**WHAT TO PRODUCE:**
Return each line of the material below that contains the word "kern".

►

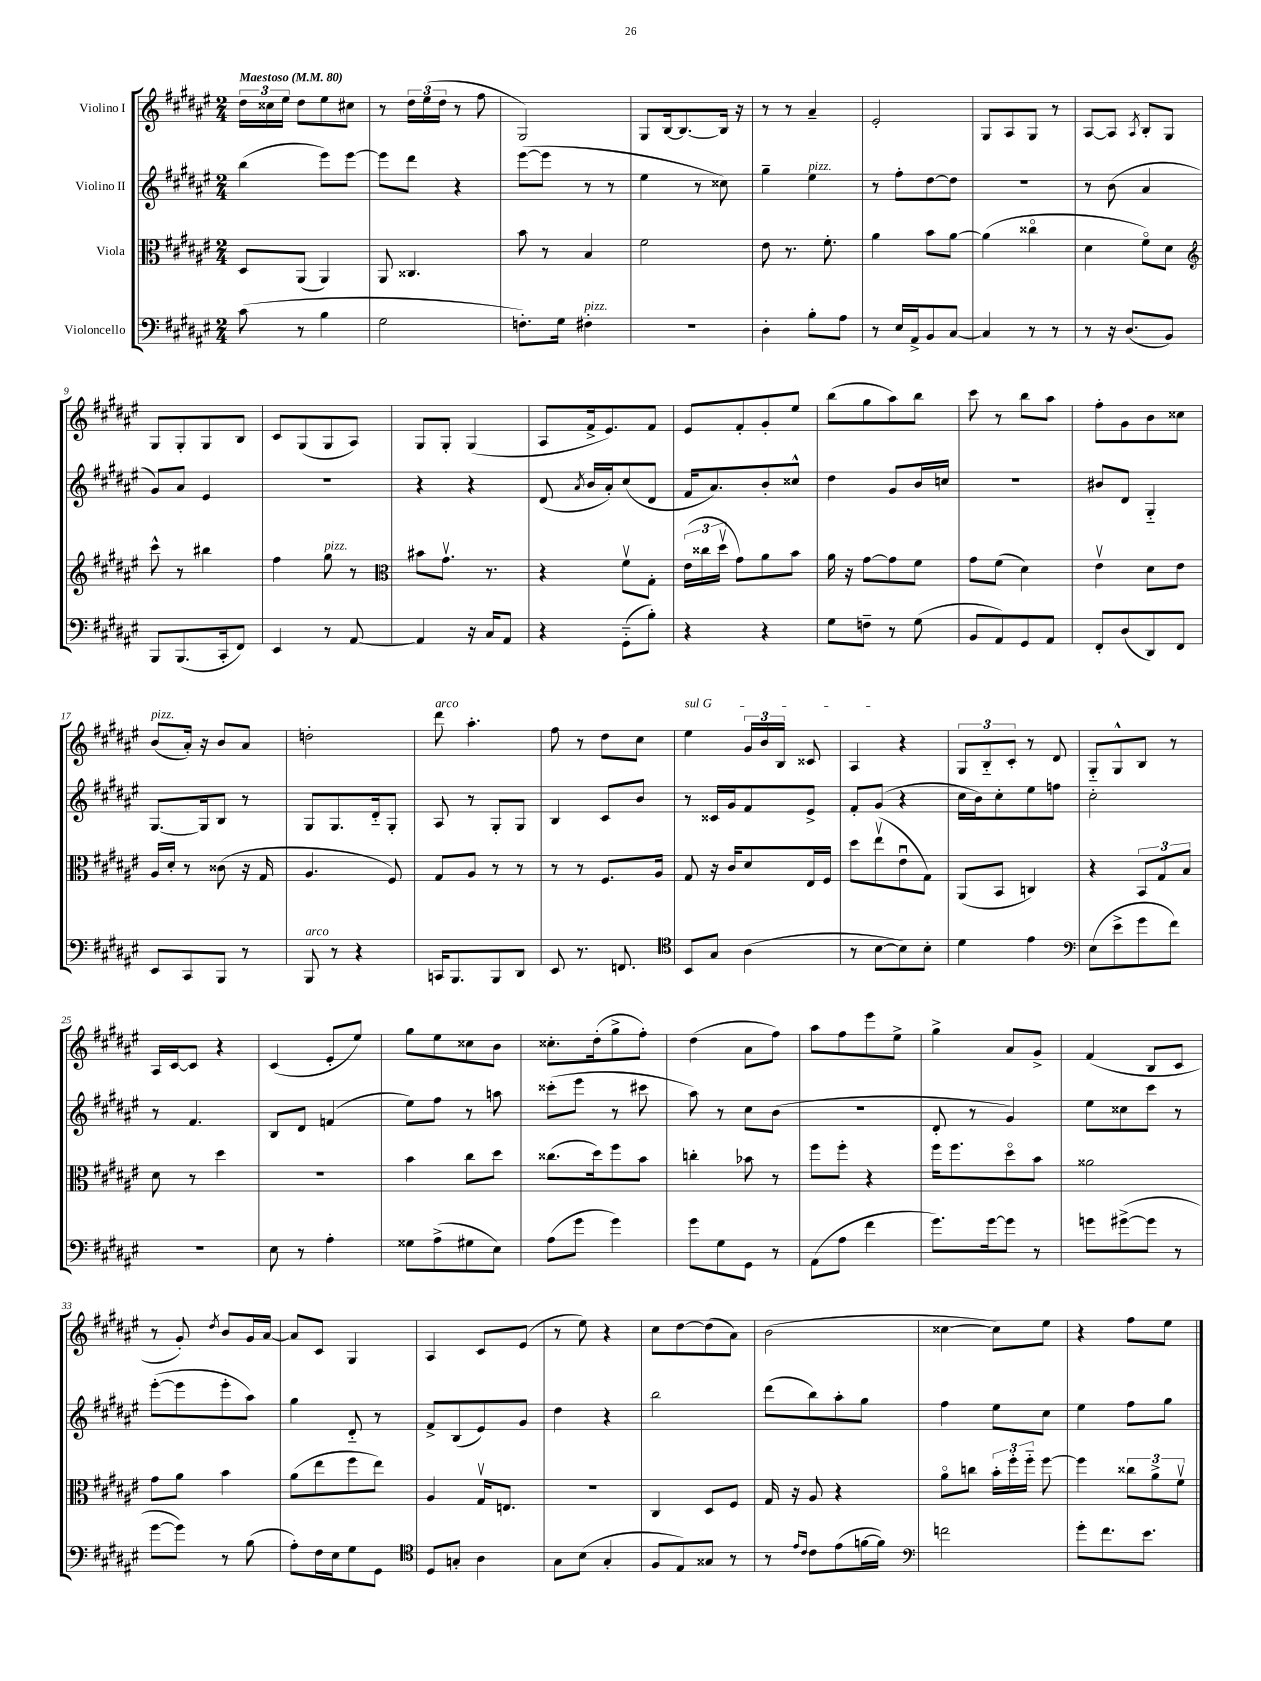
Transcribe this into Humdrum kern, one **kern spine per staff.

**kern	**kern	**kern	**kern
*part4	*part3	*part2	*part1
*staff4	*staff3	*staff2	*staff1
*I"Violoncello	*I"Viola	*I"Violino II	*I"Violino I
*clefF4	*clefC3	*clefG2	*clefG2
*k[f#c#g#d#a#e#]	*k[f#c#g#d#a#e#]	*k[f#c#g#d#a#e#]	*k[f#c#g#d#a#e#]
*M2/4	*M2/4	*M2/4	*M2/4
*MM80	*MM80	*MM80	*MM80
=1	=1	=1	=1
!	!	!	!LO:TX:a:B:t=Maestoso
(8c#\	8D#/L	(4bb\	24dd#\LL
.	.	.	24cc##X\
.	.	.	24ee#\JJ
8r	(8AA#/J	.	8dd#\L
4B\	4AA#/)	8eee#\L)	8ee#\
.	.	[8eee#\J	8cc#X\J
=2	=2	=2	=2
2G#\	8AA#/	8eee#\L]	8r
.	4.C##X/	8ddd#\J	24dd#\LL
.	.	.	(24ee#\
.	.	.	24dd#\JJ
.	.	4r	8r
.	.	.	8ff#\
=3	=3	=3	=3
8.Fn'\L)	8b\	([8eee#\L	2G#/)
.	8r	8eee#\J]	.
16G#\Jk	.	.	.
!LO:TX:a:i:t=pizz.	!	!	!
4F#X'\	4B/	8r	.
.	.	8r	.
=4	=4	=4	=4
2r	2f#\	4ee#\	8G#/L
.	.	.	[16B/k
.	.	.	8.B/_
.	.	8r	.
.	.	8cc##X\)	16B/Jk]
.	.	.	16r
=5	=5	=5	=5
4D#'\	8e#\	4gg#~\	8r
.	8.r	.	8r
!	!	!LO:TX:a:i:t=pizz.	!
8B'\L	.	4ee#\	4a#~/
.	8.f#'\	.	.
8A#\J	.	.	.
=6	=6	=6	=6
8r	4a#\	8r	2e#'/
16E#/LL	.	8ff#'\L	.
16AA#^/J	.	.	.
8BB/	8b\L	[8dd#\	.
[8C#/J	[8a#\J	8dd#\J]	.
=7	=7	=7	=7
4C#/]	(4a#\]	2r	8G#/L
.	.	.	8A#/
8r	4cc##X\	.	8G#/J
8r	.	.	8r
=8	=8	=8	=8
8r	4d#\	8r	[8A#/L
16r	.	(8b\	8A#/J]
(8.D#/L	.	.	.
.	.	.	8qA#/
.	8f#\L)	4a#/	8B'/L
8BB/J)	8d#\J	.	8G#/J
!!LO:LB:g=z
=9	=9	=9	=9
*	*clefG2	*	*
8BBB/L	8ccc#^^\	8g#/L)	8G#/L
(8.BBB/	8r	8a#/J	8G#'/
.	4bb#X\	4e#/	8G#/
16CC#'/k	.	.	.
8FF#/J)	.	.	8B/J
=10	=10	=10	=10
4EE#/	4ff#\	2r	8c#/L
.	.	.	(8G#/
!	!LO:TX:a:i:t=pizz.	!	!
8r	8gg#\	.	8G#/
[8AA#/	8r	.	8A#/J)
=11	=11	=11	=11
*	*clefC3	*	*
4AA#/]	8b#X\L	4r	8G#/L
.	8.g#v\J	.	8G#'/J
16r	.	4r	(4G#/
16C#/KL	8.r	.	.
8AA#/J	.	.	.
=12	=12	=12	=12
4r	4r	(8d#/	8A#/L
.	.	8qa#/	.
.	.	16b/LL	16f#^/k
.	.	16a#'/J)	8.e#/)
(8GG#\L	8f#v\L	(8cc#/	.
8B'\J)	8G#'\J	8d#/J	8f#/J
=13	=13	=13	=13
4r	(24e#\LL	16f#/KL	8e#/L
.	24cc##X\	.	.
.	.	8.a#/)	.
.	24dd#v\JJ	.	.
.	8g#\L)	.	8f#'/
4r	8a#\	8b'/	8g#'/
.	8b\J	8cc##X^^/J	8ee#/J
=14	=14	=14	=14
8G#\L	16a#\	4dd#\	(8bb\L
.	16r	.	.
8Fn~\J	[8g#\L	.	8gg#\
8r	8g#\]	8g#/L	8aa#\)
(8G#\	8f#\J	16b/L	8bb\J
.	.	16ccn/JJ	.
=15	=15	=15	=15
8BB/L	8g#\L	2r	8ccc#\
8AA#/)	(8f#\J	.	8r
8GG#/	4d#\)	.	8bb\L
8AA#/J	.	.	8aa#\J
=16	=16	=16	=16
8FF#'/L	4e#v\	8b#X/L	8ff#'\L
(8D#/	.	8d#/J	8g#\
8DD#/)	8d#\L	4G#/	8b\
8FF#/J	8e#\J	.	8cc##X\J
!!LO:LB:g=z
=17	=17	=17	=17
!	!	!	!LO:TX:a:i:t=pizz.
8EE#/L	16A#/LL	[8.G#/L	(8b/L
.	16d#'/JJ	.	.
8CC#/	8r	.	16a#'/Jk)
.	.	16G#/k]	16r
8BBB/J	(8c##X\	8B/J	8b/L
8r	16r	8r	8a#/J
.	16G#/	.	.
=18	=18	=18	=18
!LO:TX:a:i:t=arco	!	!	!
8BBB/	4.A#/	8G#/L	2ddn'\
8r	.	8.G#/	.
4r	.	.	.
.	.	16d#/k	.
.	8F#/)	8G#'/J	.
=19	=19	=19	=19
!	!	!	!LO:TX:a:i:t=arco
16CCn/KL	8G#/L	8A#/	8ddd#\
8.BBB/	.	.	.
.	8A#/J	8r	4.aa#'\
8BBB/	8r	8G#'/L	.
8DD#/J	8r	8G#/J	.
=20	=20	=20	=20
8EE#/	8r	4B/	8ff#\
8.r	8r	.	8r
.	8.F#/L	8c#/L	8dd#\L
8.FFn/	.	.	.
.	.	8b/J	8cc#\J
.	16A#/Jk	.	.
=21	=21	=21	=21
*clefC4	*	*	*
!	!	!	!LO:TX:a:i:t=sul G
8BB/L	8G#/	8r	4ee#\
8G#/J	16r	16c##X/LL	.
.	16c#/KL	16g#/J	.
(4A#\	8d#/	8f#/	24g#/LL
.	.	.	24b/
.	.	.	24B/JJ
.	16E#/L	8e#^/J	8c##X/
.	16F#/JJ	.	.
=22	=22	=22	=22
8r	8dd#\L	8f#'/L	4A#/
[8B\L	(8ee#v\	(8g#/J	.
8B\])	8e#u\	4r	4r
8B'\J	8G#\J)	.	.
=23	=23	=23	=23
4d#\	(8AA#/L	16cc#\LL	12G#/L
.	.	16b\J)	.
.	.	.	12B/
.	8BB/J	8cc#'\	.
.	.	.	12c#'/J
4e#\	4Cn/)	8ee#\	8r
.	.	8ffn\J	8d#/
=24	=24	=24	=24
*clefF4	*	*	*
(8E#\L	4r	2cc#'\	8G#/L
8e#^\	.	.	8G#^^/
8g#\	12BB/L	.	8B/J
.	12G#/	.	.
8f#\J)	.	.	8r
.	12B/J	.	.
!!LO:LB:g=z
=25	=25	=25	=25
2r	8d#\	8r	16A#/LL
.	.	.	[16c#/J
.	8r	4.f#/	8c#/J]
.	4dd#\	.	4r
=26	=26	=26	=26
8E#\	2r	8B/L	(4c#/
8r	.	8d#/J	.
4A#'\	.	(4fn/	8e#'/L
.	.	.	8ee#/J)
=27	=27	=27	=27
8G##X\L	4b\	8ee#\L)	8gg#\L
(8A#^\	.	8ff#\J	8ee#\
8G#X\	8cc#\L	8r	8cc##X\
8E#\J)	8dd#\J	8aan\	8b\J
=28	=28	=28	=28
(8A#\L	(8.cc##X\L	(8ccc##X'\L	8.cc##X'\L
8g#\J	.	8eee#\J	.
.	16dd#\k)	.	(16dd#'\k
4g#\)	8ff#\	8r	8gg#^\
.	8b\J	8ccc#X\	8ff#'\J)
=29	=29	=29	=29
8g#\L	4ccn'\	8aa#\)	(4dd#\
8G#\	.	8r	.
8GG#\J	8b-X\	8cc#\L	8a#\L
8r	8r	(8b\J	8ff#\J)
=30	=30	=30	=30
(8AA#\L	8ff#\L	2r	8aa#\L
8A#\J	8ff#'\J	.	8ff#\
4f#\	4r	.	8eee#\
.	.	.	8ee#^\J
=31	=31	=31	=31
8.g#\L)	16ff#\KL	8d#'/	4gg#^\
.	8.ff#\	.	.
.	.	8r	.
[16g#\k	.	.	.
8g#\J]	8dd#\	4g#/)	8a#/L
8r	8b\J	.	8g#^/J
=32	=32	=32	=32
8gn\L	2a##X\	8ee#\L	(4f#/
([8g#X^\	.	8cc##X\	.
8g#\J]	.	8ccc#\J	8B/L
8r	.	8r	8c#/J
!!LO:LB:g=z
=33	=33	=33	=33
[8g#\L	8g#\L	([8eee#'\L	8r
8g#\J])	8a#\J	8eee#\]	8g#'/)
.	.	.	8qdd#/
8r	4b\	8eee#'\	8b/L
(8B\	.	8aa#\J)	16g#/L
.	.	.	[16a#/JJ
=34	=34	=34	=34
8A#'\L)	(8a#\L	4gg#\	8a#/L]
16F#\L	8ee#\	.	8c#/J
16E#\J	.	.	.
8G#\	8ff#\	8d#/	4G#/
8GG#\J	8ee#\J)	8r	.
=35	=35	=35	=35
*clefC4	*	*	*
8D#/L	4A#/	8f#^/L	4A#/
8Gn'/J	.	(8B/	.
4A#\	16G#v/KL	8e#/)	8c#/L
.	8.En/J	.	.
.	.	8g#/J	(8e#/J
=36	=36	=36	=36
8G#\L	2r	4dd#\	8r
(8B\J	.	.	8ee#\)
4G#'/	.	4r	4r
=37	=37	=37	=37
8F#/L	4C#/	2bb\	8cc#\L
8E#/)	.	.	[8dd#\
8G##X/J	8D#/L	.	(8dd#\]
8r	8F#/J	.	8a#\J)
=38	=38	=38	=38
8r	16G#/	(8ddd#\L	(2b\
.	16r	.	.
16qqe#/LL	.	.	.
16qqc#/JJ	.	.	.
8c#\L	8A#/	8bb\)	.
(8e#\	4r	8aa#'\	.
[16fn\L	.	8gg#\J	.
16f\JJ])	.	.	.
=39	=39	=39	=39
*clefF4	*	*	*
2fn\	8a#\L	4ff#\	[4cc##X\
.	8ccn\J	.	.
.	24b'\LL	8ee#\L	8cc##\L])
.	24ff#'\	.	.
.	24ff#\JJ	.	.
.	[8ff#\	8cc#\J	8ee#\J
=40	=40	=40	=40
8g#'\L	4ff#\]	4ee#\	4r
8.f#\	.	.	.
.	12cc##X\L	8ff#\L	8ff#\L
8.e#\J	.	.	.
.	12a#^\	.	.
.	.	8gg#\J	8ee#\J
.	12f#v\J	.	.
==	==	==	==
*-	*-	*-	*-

◄

**SOLUTION TO THIS TASK:**
Transcribe this into Humdrum kern, one **kern spine per staff.
**kern	**kern	**kern	**kern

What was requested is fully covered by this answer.